# [Directions for this task]
In the listing below, find the line holding "[622,107,717,156]" and the line holding "[587,483,669,511]". Write out those two lines and all lines between, exactly, and nothing more.

# [Extracted entries]
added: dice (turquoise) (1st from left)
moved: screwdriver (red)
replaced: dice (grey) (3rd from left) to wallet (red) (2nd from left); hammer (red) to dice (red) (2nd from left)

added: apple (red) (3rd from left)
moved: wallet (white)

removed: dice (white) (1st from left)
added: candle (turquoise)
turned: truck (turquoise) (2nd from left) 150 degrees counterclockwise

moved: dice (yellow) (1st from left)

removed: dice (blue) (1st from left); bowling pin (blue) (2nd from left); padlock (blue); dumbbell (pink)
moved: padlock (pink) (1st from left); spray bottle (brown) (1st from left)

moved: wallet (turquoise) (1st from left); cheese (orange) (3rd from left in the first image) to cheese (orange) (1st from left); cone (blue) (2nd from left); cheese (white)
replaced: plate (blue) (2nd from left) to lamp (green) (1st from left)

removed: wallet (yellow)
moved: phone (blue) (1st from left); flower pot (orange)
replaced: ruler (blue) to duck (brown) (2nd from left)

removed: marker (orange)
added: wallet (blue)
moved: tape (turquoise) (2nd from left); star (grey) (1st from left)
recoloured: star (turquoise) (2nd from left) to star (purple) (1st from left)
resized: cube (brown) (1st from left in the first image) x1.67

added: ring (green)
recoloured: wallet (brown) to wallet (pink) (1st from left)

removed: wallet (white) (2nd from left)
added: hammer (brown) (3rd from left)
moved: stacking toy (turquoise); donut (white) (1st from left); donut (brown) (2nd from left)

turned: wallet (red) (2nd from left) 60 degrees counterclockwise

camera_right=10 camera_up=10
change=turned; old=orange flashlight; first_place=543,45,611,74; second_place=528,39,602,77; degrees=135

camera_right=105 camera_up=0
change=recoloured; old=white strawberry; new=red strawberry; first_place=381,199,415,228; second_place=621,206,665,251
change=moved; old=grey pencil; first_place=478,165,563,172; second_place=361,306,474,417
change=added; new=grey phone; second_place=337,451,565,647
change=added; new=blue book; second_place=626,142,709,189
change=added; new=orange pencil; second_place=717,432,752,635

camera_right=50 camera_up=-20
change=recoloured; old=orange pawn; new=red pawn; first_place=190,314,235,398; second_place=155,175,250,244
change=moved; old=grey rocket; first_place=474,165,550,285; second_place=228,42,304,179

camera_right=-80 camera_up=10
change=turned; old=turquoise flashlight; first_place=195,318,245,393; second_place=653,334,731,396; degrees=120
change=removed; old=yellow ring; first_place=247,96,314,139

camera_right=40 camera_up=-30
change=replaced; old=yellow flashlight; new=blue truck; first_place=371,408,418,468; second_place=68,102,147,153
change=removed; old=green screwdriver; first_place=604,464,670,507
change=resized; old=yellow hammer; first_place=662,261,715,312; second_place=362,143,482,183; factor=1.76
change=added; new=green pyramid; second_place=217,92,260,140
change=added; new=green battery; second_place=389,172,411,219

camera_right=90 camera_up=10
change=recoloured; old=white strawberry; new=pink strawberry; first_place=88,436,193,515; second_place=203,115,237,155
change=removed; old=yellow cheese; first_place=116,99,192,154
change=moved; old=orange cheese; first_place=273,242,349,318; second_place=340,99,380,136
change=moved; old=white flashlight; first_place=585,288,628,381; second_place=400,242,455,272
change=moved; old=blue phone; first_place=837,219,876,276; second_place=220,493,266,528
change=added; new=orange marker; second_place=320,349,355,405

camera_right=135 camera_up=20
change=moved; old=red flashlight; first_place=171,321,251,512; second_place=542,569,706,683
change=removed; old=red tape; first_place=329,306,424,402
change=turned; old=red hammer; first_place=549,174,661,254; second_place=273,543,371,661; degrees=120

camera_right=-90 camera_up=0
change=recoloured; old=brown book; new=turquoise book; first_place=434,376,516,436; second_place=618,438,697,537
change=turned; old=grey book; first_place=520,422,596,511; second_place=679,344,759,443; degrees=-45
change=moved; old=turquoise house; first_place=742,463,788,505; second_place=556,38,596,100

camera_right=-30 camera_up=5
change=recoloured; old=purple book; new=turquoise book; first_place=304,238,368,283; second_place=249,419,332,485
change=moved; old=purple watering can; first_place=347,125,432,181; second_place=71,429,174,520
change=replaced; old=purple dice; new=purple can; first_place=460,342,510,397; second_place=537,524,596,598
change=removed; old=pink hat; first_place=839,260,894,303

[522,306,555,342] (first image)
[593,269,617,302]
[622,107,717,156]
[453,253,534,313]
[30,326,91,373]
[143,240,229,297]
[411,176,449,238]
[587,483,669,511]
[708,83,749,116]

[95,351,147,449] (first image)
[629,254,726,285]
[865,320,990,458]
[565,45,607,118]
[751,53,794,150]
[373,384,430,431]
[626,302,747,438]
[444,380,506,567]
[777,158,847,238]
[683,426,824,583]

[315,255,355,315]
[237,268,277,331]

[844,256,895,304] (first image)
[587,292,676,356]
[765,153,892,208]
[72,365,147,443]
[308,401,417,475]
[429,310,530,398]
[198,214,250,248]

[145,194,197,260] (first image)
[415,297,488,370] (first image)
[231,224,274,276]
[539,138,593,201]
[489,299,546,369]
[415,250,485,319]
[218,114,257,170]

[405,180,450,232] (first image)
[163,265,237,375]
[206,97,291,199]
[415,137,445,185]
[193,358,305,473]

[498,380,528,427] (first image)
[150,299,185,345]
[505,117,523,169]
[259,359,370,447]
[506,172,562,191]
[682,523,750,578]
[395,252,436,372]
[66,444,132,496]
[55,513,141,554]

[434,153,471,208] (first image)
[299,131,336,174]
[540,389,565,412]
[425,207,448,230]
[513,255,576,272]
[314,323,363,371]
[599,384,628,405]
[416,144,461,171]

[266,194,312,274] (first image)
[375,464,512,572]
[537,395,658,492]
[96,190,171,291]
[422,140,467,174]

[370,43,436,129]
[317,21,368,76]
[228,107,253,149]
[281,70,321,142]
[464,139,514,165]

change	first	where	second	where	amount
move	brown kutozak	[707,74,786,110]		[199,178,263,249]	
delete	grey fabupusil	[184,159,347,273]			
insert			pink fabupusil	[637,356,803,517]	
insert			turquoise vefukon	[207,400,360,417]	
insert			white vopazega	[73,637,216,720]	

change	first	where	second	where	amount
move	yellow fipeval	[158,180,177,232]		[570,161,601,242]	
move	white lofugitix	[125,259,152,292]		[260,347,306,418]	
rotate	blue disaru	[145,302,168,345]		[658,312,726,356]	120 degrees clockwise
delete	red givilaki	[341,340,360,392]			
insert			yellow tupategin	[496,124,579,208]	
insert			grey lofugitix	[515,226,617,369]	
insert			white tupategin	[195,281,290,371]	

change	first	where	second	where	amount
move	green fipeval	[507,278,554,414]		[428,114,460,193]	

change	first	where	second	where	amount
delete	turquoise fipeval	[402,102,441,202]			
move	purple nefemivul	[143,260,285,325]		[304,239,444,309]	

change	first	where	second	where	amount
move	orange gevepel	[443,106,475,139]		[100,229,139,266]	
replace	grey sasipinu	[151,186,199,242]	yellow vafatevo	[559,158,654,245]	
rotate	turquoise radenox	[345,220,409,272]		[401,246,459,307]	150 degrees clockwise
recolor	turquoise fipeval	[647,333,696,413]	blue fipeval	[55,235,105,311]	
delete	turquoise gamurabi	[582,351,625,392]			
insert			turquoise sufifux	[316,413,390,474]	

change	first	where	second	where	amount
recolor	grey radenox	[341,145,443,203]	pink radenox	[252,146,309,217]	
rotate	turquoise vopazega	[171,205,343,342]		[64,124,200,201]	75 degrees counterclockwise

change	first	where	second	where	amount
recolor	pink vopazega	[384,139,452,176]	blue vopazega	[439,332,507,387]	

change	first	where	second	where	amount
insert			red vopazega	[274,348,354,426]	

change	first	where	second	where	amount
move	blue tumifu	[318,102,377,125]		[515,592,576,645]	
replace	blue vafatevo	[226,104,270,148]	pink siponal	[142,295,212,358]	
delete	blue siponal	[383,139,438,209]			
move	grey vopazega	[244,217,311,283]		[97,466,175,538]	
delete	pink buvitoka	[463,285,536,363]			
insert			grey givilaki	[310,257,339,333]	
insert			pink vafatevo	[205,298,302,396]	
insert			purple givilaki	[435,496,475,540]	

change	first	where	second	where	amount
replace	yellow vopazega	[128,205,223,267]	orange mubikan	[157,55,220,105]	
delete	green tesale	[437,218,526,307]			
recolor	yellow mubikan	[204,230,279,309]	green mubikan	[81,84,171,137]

# [Task result]
[622,107,717,156]
[453,253,534,313]
[30,326,91,373]
[143,240,229,297]
[411,176,449,238]
[587,483,669,511]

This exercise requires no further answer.